Before-and-after change records:
======

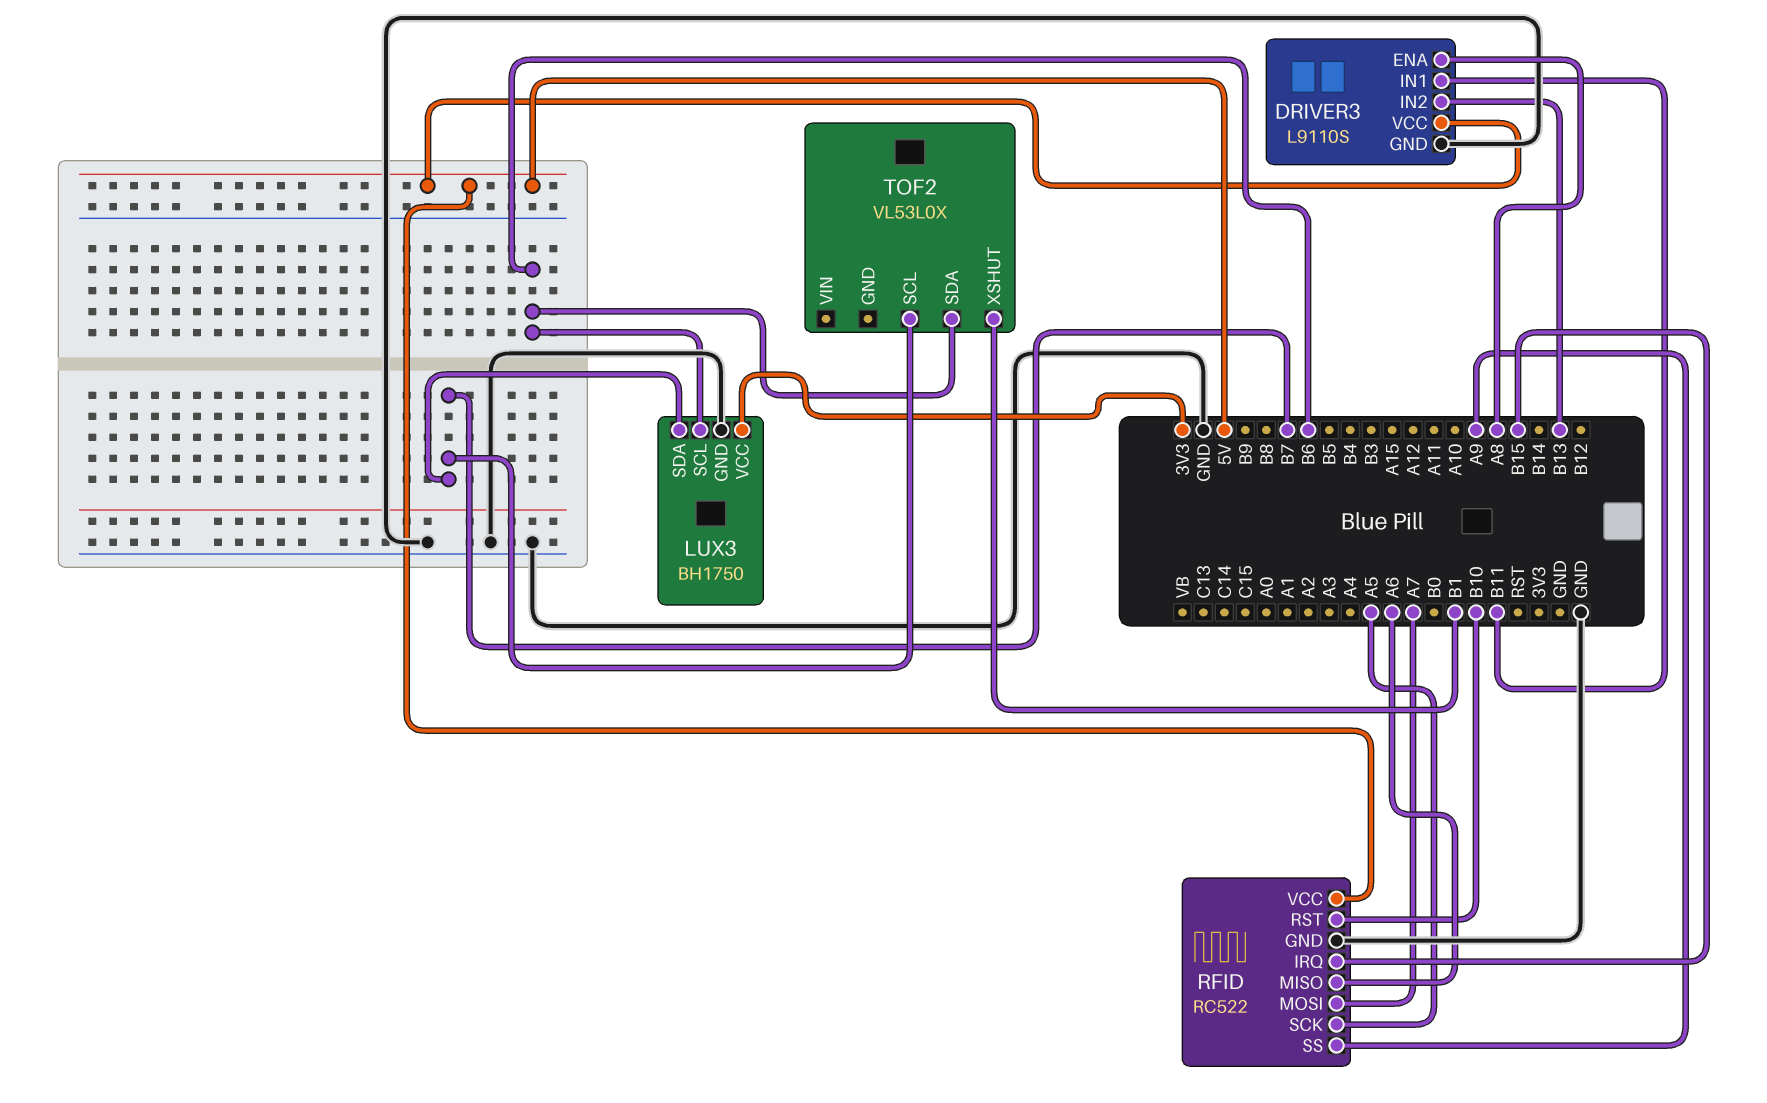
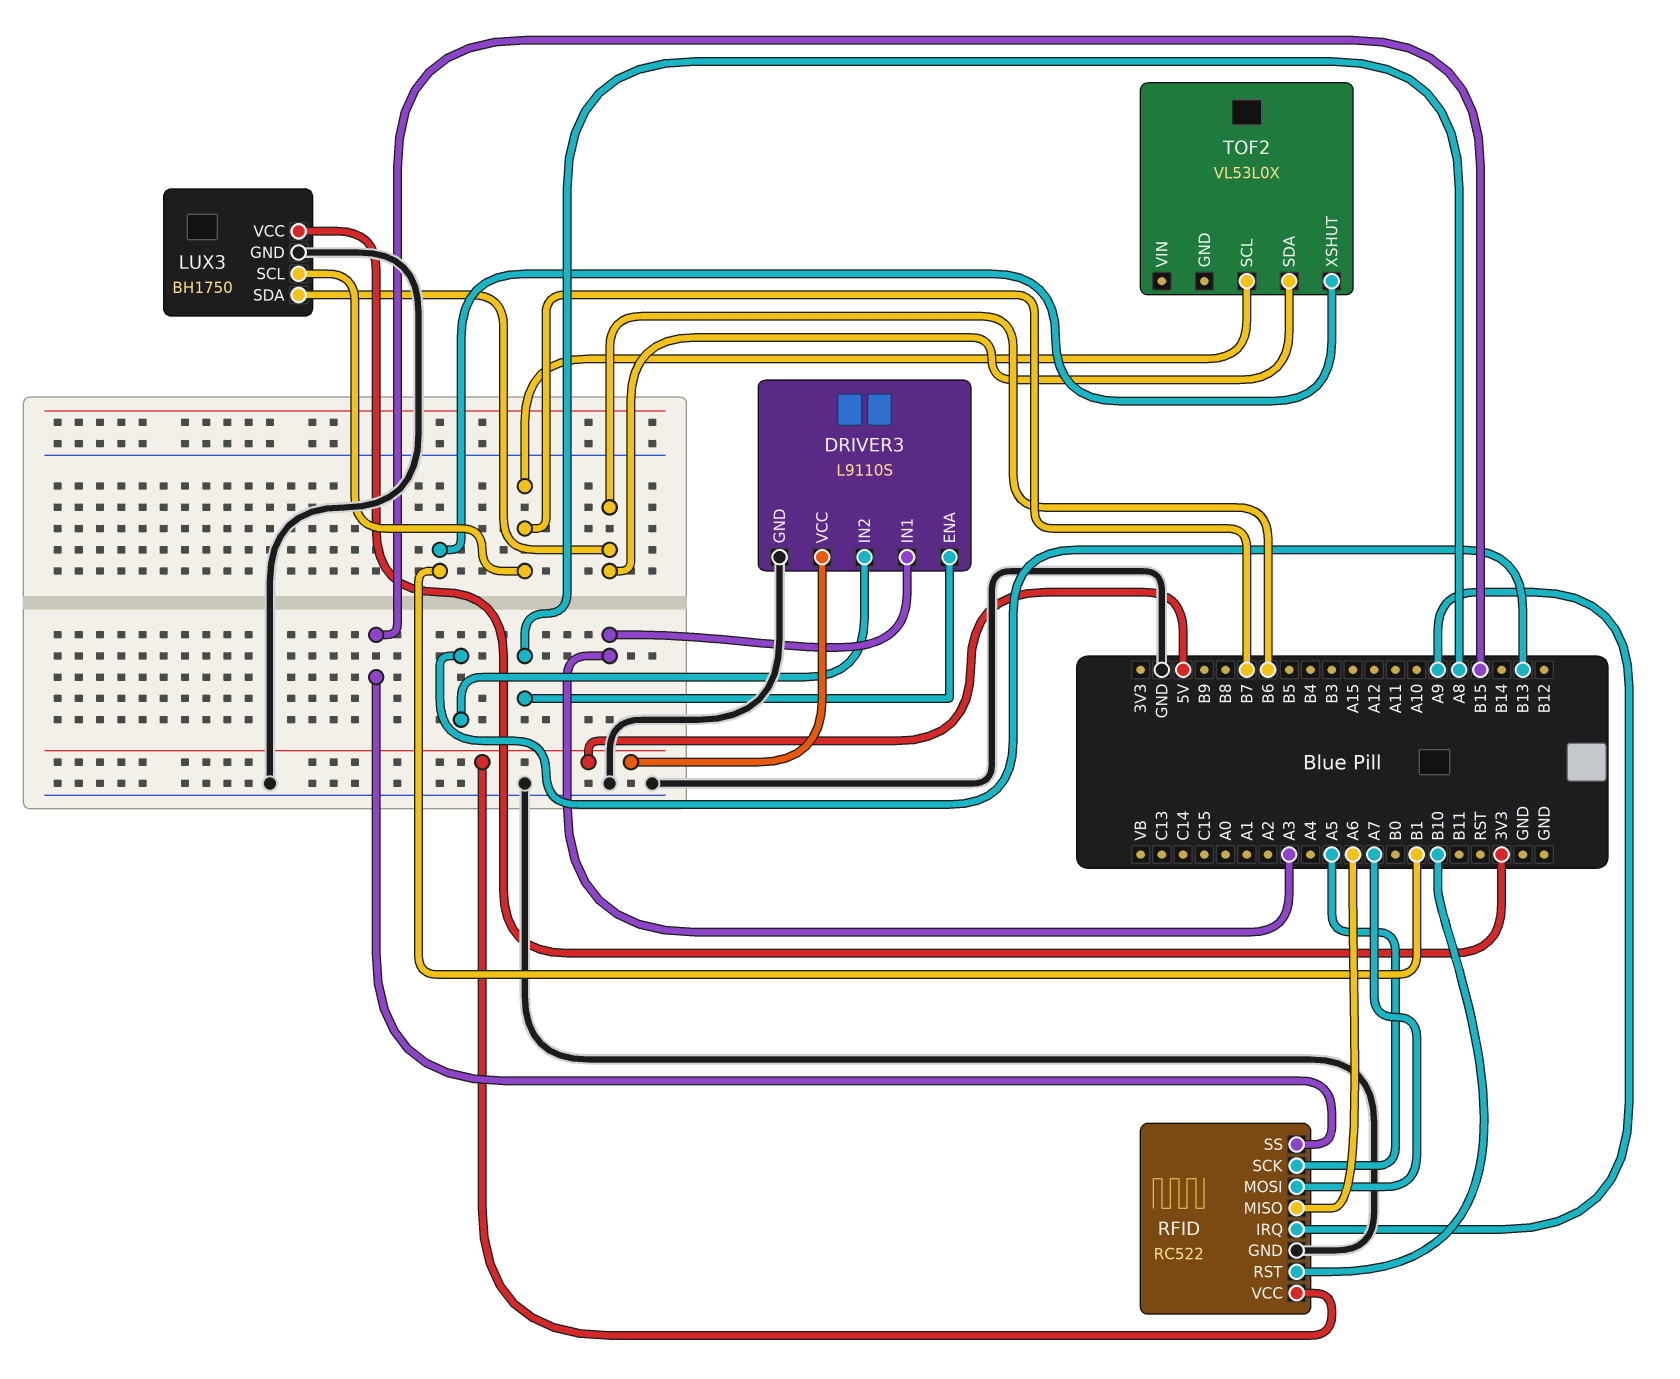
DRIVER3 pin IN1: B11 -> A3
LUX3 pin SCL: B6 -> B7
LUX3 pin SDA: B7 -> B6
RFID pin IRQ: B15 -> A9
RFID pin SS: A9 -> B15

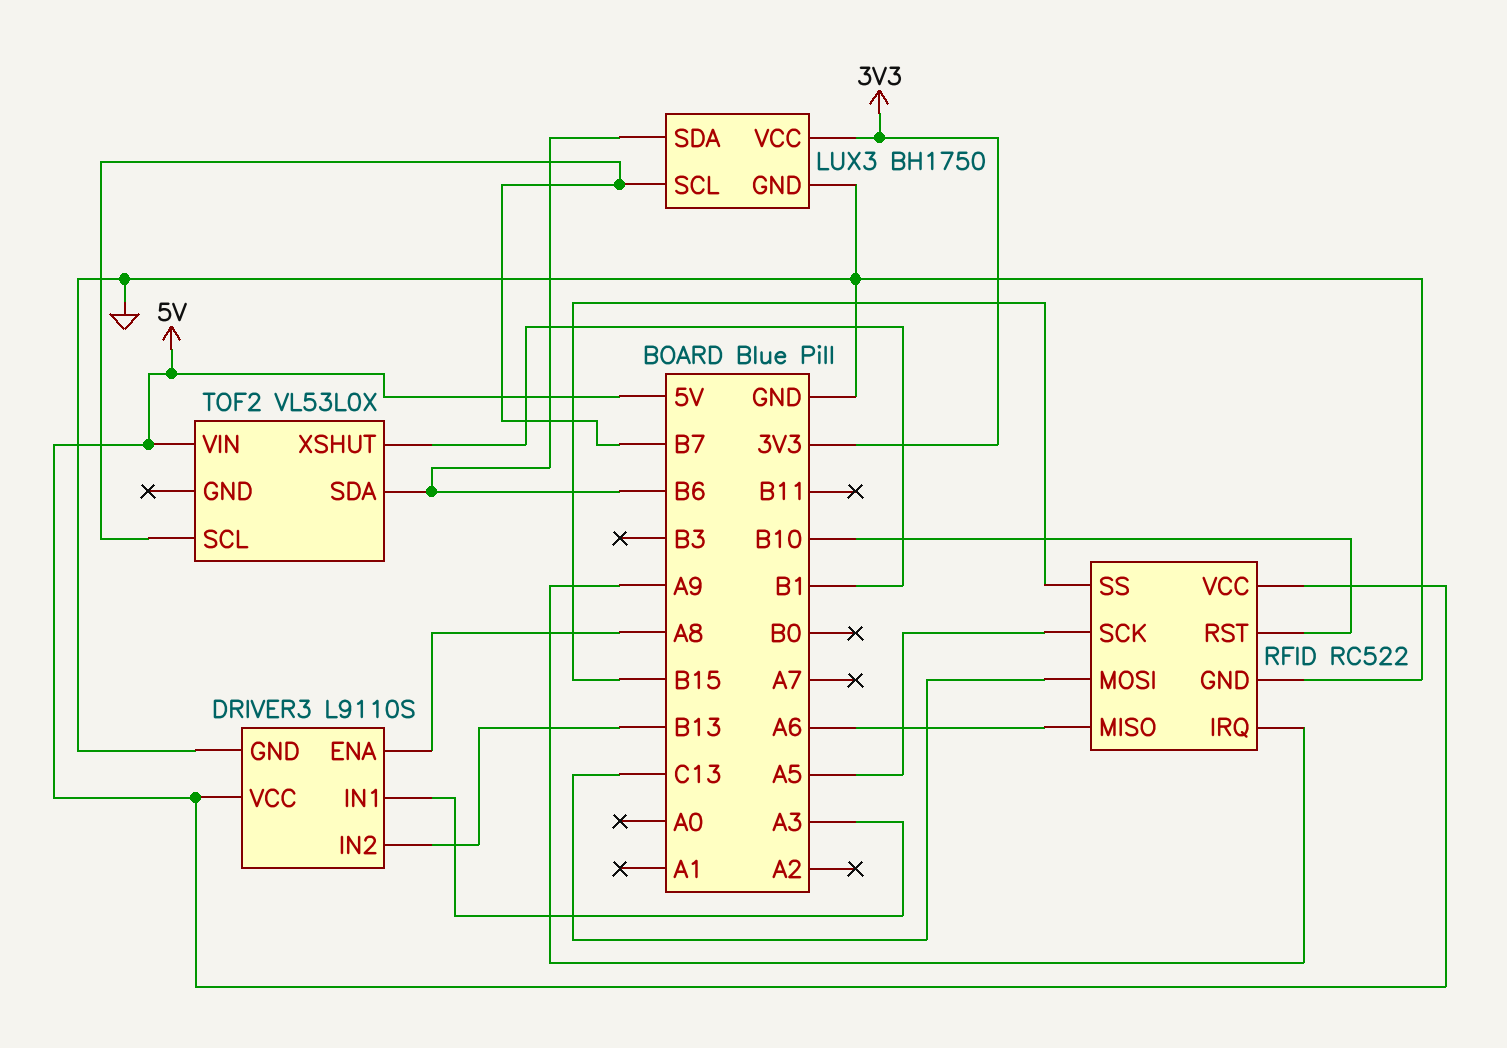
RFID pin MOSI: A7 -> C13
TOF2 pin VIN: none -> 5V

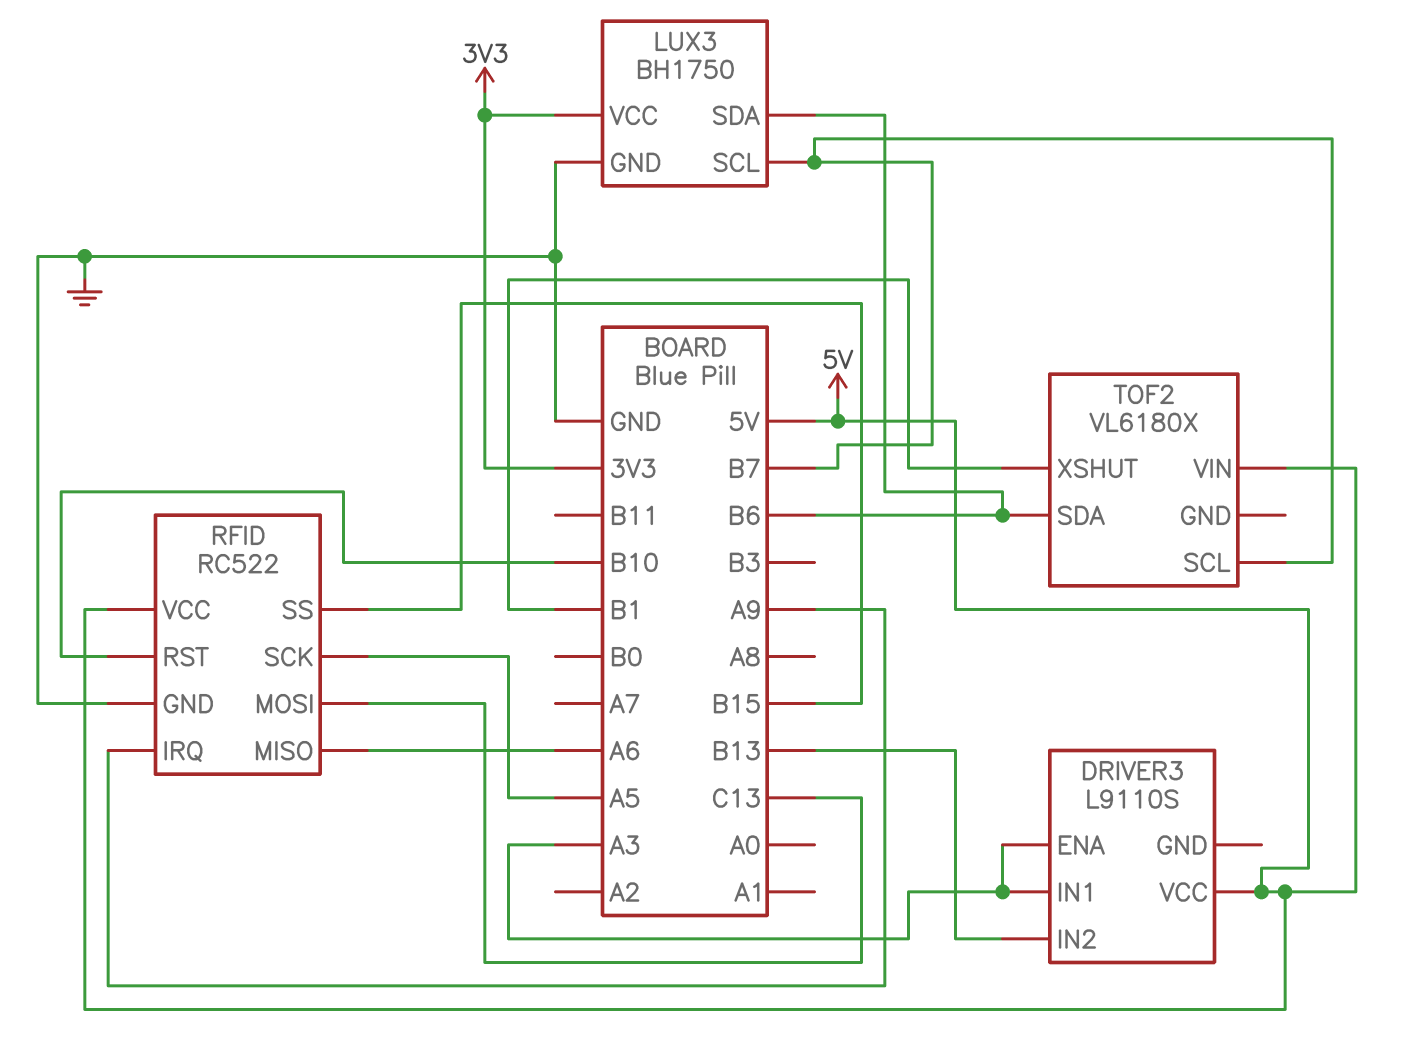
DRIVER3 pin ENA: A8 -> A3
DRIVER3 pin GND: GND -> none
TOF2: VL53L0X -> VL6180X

======

◆ Instructions for the task: With pictures left out, repeat exactly the lines from the line bearing "TOF2 pin VIN: none -> 5V" through the final line of the records above.

◆ Response area:
TOF2 pin VIN: none -> 5V

DRIVER3 pin ENA: A8 -> A3
DRIVER3 pin GND: GND -> none
TOF2: VL53L0X -> VL6180X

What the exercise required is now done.